Task details:
Gather every line of the entries that contains the string "numericTimeSignature".

Data to process:
◇ ◇ ◇ ◇

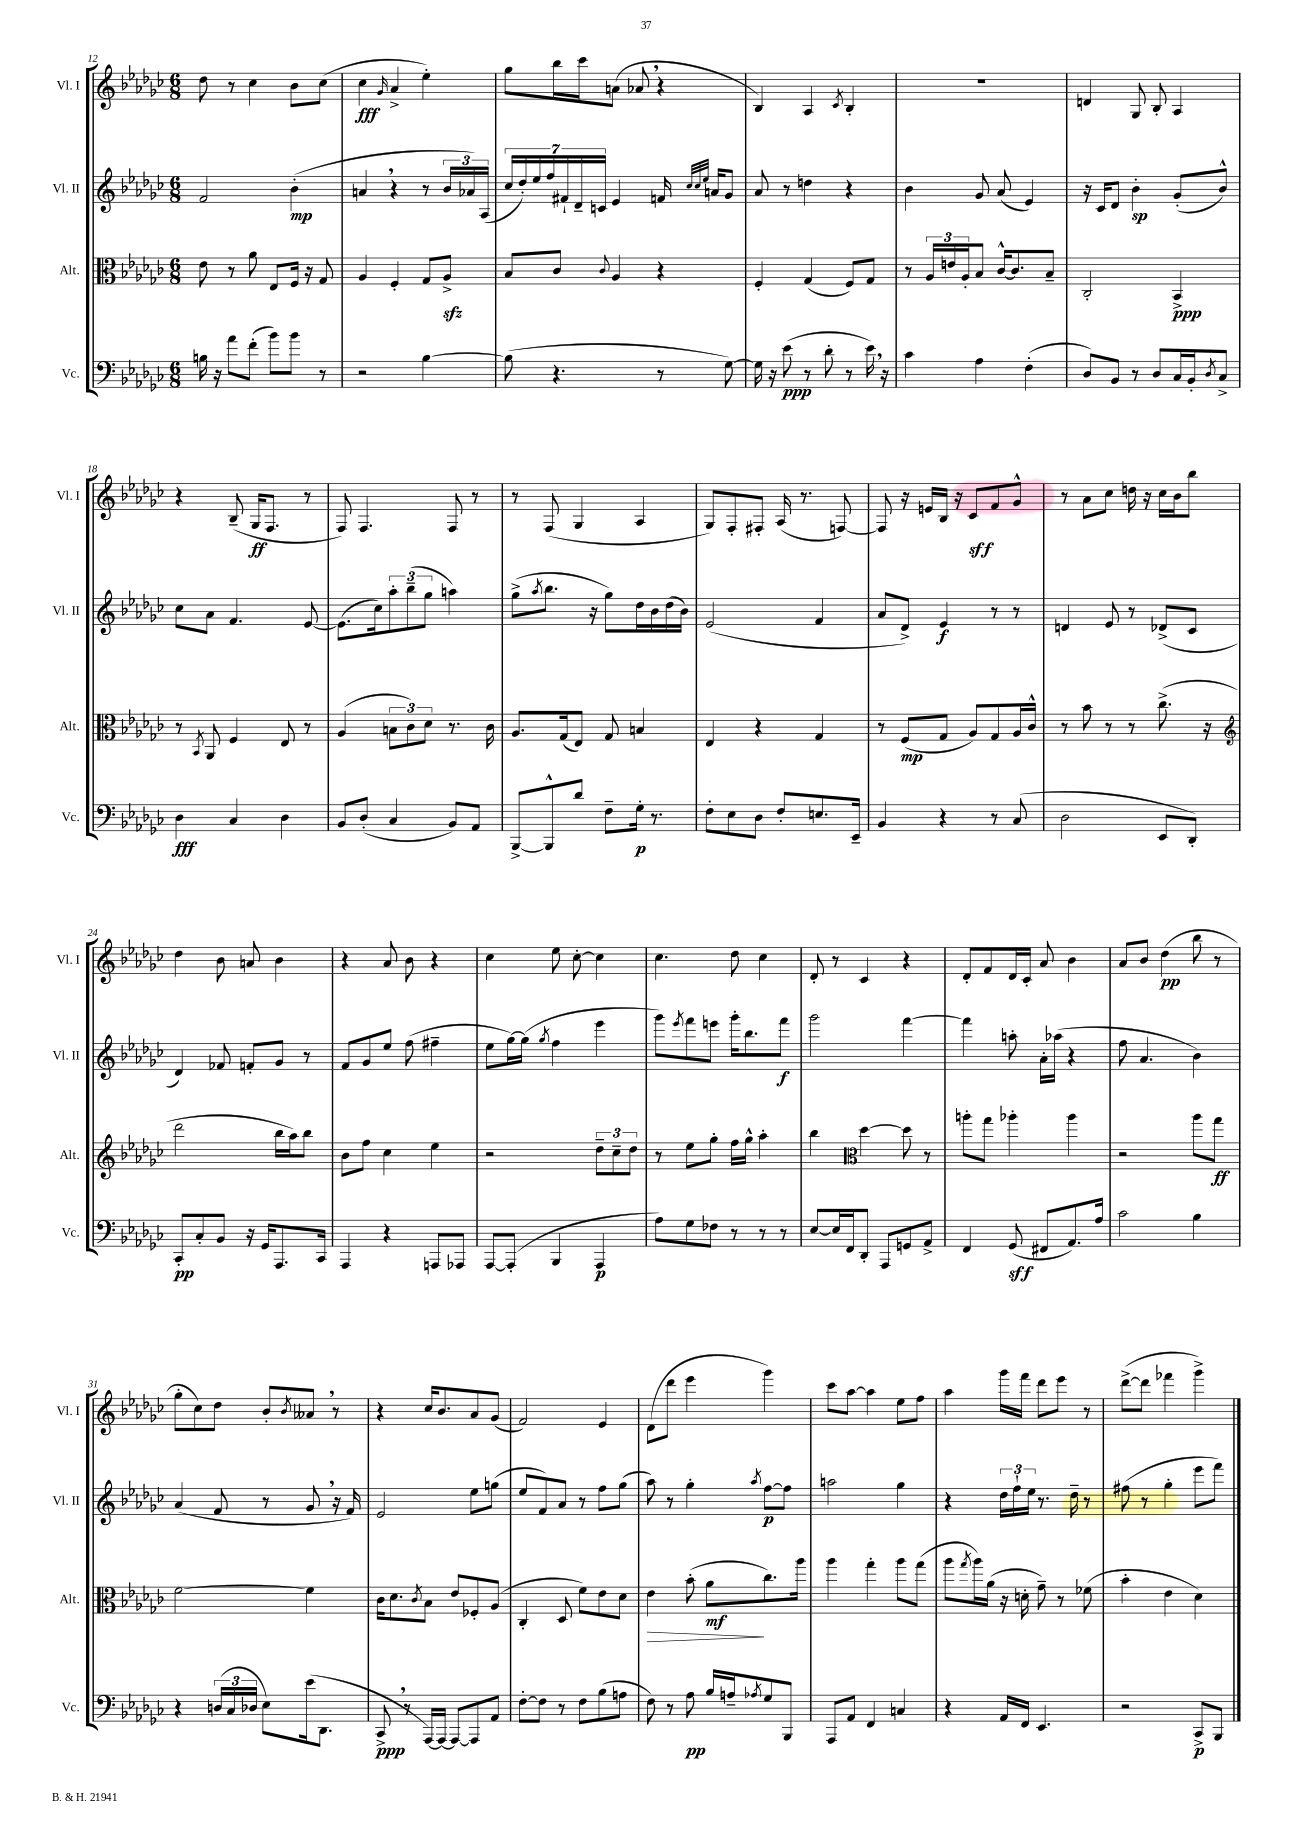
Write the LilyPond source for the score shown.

<<
\new StaffGroup <<
\new Staff = "s0" \with { instrumentName = "Vl. I" shortInstrumentName = "Vl. I" } {
    \clef treble \key ges \major \numericTimeSignature \time 6/8
    des''8 r8 ces''4 bes'8 ces''8( |
    ces''4\fff \grace { ges'16 } aes'4-> ees''4-.) |
    ges''8 bes''16 ces'''16 a'8( aes'8 \breathe r4 |
    bes4) aes4 \acciaccatura { ces'8 } bes4-. |
    R2. |
    d'4 ges8 bes8-. aes4 |
    r4 bes8--( ges16\ff f8. r8 |
    f8) f4. f8 r8 |
    r8 f8( ges4 aes4 |
    ges8) f8-. fis8-. aes16( r8. f8~) |
    f8 r16 e'16 bes16 r16 ces'8\sff f'8 ges'8-^ |
    r8 aes'8 ces''8 d''16 r16 ces''16 bes'16 bes''8 |
    des''4 bes'8 a'8 bes'4 |
    r4 aes'8 bes'8 r4 |
    ces''4 ees''8 ces''8~-. ces''4 |
    ces''4. des''8 ces''4 |
    des'8-. r8 ces'4 r4 |
    des'8-. f'8 des'16 ces'16-. aes'8 bes'4 |
    aes'8 bes'8 des''4\pp( bes''8 r8 |
    ges''8-. ces''8) des''8 bes'8-. \acciaccatura { bes'8 } aeses'8 \breathe r8 |
    r4 ces''16 bes'8. aes'8 ges'8( |
    f'2) ees'4 |
    des'8( des'''8 ees'''4 ges'''4) |
    ces'''8 aes''8~ aes''4 ees''8 f''8 |
    aes''4 ges'''16 f'''16 des'''8 ees'''8 r8 |
    des'''8~->( des'''8 fes'''4 ges'''4->) \bar "|." |
}
\new Staff = "s1" \with { instrumentName = "Vl. II" shortInstrumentName = "Vl. II" } {
    \clef treble \key ges \major \numericTimeSignature \time 6/8
    f'2 bes'4-.\mp( |
    a'4 \breathe r4 r8 \tuplet 3/2 { bes'16 aes'16) aes16( } |
    \tuplet 7/4 { ces''16 des''16-.) ees''16 f''16 fis'16-! des'16-- c'16 } ees'4 f'16 \grace { ces''32 ces''32 ees''32 } a'16 ges'8 |
    aes'8 r8 d''4 r4 |
    bes'4 ges'8 aes'8( ees'4) |
    r16 ces'16 des'8 bes'4-.\sp ges'8-.( bes'8-^) |
    ces''8 aes'8 f'4. ees'8~ |
    ees'8.( ces''16) \tuplet 3/2 { aes''8-. bes''8--( ges''8 } a''4) |
    ges''8->( \acciaccatura { aes''8 } bes''8. r16 ges''8) des''16 bes'16 des''16( bes'16) |
    ees'2( f'4 |
    aes'8 des'8->) ees'4\f r8 r8 |
    d'4 ees'8 r8 des'8->( ces'8 |
    des'4) fes'8 f'8-. ges'8 r8 |
    f'8 ges'8 ees''8 f''8( fis''4-- |
    ees''8 ges''16~) ges''16( \acciaccatura { ges''8 } f''4 ees'''4 |
    ges'''8) \acciaccatura { ees'''8 } f'''8 e'''8 ges'''16-. bes''8. f'''8\f |
    ges'''2 f'''4~ |
    f'''4 a''8-. aes'16-. aes''16( r4 |
    f''8 aes'4. bes'4) |
    aes'4( f'8 r8 ges'8 \breathe r16 f'16) |
    ees'2 ees''8 g''8( |
    ees''8 f'8) aes'8 r8 f''8 ges''8( |
    aes''8) r8 ges''4-. \acciaccatura { aes''8 } f''8~\p f''8 |
    a''2 ges''4 |
    r4 \tuplet 3/2 { des''16 f''16-! ees''16 } r8. des''16-- r8 |
    fis''8( r8 ges''4-. ees'''8 f'''8) \bar "|." |
}
\new Staff = "s2" \with { instrumentName = "Alt." shortInstrumentName = "Alt." } {
    \clef alto \key ges \major \numericTimeSignature \time 6/8
    ees'8 r8 aes'8 ees8 f16 r16 ges8 |
    aes4 f4-. ges8 aes8->\sfz |
    bes8 ces'8 \appoggiatura { ces'8 } aes4 r4 |
    f4-. ges4( f8) ges8 |
    r8 \tuplet 3/2 { aes16 e'16 aes16-. } bes8 ces'16~-^ ces'8. bes8-- |
    ces2-. bes,4->\ppp |
    r8 \acciaccatura { bes,8 } aes,8 f4 ees8 r8 |
    aes4( \tuplet 3/2 { b8 ces'8) des'8 } r8. ces'16 |
    aes8. ges16( ees8) ges8 b4 |
    ees4 r4 ges4 |
    r8 f8\mp( ges8 aes8) ges8 aes16 ces'16-^ |
    r8 bes'8 r8 r8 ces''8.->( r16 |
    \clef treble des'''2 bes''16 aes''16) bes''8 |
    bes'8 f''8 ces''4 ees''4 |
    r2 \tuplet 3/2 { des''8-- ces''8-- des''8 } |
    r8 ees''8 ges''8-. f''16 ges''16-^ aes''4-. |
    bes''4 \clef alto des''4~ des''8 r8 |
    a''8-. ges''8 aes''4-. aes''4 |
    r2 aes''8 ges''8\ff |
    f'2~ f'4 |
    ces'16 des'8. \acciaccatura { ces'8 } bes8 ees'8 fes8-. aes8( |
    ces4-. des8 f'8) ees'8 des'8 |
    ees'4\> bes'8-.( aes'8\mf\! ces''8.) aes''16 |
    aes''4 ges''4-. aes''8 ges''8( |
    aes''8 \acciaccatura { ges''8 } aes''16) aes'16( r16 d'16-. ges'8--) r8 fes'8( |
    bes'4-. ees'4 des'4) \bar "|." |
}
\new Staff = "s3" \with { instrumentName = "Vc." shortInstrumentName = "Vc." } {
    \clef bass \key ges \major \numericTimeSignature \time 6/8
    b16 r16 aes'8 f'8-.( bes'8) bes'8 r8 |
    r2 bes4~ |
    bes8( r4. r8 ges8~) |
    ges16 r16 ees'8\ppp( r8 des'8-. r8 ees'16) \breathe r16 |
    ces'4 aes4 f4-.( |
    des8) bes,8 r8 des8 ces16 bes,16-. \acciaccatura { des8 } ces8-> |
    des4\fff ces4 des4 |
    bes,8 des8-.( ces4 bes,8) aes,8 |
    bes,,8~-> bes,,8-^ des'8 f8-- ges16-.\p r8. |
    f8-. ees8 des8 f8-. e8. ees,16-- |
    bes,4 r4 r8 ces8( |
    des2 ees,8 des,8-.) |
    ces,8-.\pp ces8-. bes,8 r16 ges,16 aes,,8. ces,16 |
    aes,,4 r4 a,,8 aes,,8 |
    aes,,8~ aes,,8-.( bes,,4 aes,,4\p |
    aes8) ges8 fes8 r8 r8 r8 |
    ees8~ ees16 f,16 des,8-. aes,,8 g,8 aes,8-> |
    f,4 ges,8\sff( fis,8 aes,8.) aes16 |
    ces'2 bes4 |
    r4 \tuplet 3/2 { d16( ces16 des16 } ees8) ees'16( des,8. |
    ces,8->\ppp \breathe r8 aes,,16~) aes,,16~ aes,,8~ aes,,8 aes,8 |
    f8~-. f8 r8 f8 bes8( a8 |
    f8) r8 aes8\pp bes16 a16-- \acciaccatura { aes8 } ges8 bes,,8 |
    aes,,8 aes,8 f,4 c4 |
    r4 aes,16 f,16 ees,4. |
    r2 ces,8->\p bes,,8 \bar "|." |
}
>>
>>
\layout { \context { \Score currentBarNumber = #12 } }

◇ ◇ ◇ ◇

Exercise result:
    \clef treble \key ges \major \numericTimeSignature \time 6/8
    \clef treble \key ges \major \numericTimeSignature \time 6/8
    \clef alto \key ges \major \numericTimeSignature \time 6/8
    \clef bass \key ges \major \numericTimeSignature \time 6/8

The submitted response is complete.